[Raw records]
....................

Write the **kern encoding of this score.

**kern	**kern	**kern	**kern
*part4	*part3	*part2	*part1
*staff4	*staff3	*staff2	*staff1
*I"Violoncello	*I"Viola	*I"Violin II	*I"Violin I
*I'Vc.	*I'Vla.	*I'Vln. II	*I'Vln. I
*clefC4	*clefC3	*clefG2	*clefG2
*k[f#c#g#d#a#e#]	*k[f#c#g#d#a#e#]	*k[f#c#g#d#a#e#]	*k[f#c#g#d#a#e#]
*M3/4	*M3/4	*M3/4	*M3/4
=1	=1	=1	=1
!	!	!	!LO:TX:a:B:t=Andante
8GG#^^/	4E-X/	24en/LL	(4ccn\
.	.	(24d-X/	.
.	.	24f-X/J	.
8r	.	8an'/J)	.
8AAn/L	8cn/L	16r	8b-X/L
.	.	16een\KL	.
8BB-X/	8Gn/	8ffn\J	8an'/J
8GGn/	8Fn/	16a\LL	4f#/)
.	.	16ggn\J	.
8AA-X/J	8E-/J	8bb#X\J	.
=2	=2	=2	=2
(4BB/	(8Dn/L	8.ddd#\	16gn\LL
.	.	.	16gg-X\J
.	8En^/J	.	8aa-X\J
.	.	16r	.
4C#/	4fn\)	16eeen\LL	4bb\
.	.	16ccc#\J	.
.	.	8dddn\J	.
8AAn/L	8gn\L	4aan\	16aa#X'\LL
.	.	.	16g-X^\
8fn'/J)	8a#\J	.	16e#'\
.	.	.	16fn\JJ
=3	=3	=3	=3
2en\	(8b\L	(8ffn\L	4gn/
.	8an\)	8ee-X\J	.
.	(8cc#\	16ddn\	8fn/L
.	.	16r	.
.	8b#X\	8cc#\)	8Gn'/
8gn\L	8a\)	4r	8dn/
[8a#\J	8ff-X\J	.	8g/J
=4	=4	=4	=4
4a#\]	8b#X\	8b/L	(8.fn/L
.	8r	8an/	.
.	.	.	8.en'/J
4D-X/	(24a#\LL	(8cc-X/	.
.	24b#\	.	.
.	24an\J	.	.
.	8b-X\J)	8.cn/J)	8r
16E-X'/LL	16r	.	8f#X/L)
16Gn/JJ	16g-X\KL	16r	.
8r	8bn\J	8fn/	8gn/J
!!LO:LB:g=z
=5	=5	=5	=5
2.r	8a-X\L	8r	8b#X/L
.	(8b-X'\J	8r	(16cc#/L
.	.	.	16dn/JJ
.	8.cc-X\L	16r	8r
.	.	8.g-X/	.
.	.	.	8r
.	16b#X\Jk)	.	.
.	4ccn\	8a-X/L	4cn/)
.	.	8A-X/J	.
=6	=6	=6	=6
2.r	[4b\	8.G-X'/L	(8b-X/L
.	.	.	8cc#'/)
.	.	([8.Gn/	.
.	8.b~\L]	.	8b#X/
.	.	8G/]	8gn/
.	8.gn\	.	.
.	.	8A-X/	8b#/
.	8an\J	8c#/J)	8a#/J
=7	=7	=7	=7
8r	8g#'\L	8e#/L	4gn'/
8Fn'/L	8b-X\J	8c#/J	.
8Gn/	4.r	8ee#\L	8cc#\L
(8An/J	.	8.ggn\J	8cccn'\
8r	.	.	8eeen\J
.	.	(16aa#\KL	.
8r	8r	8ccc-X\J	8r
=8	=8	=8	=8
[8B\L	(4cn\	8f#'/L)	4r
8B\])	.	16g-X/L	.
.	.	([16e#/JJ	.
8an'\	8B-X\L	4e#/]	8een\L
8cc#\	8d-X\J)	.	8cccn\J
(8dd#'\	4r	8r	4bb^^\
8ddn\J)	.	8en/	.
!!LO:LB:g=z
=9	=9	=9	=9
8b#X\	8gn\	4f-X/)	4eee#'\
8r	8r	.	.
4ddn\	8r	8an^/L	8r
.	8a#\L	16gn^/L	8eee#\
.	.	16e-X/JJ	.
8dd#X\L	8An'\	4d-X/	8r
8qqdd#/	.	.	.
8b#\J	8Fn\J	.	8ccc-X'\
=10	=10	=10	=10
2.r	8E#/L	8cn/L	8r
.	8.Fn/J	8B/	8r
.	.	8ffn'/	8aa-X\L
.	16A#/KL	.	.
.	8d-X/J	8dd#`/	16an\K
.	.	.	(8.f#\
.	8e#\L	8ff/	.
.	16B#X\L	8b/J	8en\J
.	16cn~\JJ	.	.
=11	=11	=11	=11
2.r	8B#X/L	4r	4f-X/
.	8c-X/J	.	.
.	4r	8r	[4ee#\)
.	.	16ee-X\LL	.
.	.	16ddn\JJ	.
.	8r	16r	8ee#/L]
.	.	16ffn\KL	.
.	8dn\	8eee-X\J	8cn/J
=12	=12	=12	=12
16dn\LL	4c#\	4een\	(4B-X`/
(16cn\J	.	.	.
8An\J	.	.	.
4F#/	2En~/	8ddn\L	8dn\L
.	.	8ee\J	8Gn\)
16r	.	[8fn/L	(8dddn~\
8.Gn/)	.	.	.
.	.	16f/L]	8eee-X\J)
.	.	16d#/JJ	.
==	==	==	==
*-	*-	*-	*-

....................

From the records above, copy every line that contains the string "kern". Case counts.

### [REPLY TO THE TASK]
Write the **kern encoding of this score.
**kern	**kern	**kern	**kern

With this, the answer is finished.